◆ Brief: Search the data for the word "rolling" and copy every line where it occurs.

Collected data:
____

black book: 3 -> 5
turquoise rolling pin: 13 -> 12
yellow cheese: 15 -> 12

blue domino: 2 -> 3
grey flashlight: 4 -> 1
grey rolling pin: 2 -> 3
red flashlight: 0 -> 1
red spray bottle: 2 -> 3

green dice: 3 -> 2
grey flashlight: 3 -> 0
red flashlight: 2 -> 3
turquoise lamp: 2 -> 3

____

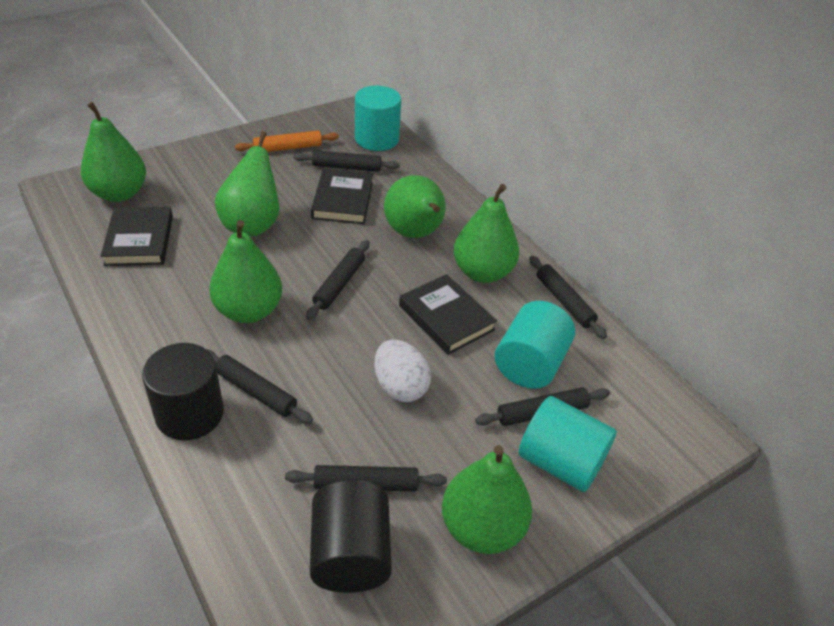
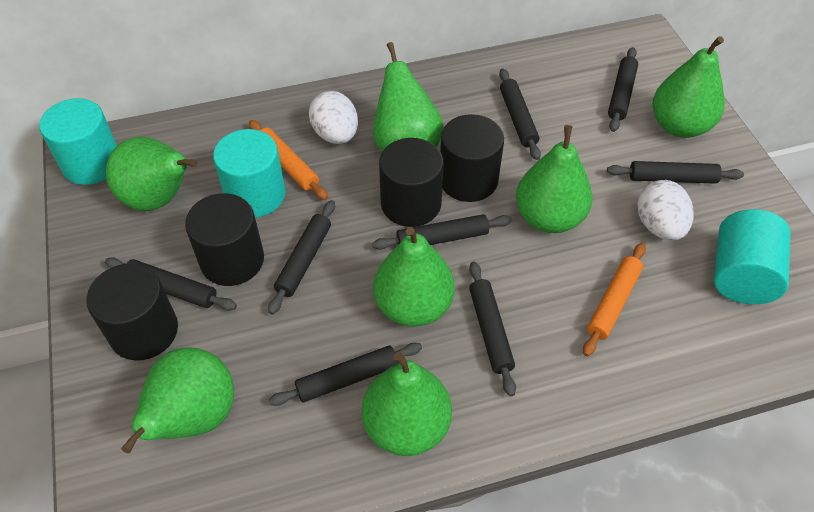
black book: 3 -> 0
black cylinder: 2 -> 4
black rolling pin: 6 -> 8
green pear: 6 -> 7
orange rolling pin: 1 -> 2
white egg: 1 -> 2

____

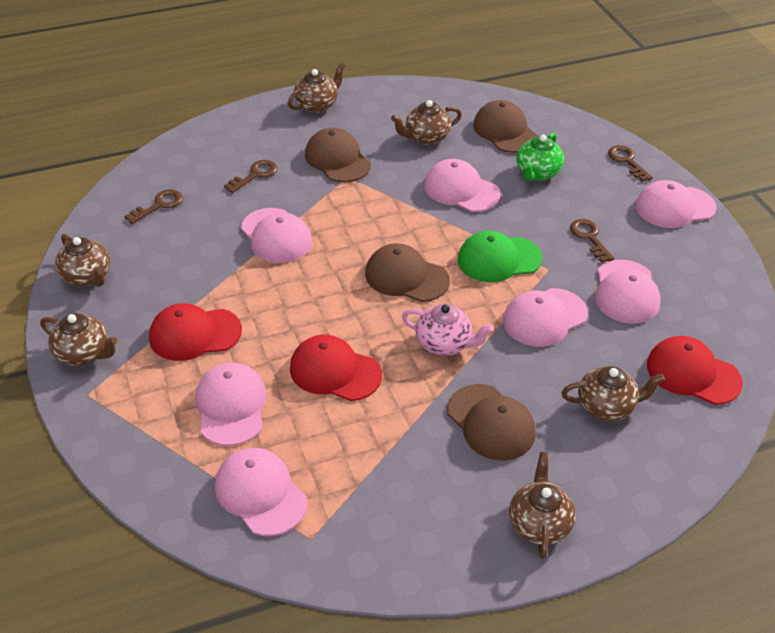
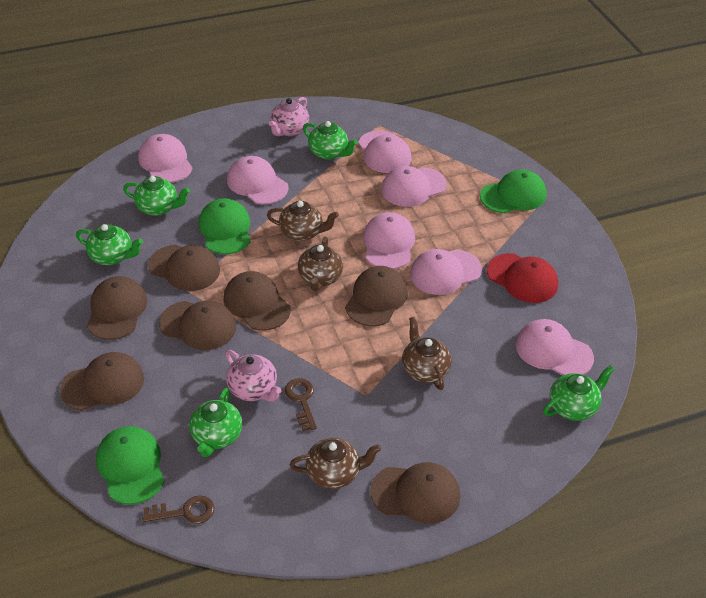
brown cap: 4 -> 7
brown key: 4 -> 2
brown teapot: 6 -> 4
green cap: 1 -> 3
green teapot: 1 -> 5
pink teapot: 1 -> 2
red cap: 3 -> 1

____

◆ Result of the task:
turquoise rolling pin: 13 -> 12
grey rolling pin: 2 -> 3
black rolling pin: 6 -> 8
orange rolling pin: 1 -> 2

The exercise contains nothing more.